*Instructions for the task*. Please transcribe exactly the lines from the one containing "J103 pin 1: MIC -> VCTRL" through the end of the records below, both included, and nothing else.

*Information shown*.
____________

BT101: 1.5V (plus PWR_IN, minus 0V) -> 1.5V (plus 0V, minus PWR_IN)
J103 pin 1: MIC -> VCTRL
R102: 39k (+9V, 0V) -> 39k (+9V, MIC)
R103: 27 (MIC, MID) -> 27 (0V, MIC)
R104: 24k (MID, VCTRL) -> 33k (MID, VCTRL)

____________

*Your response*.
J103 pin 1: MIC -> VCTRL
R102: 39k (+9V, 0V) -> 39k (+9V, MIC)
R103: 27 (MIC, MID) -> 27 (0V, MIC)
R104: 24k (MID, VCTRL) -> 33k (MID, VCTRL)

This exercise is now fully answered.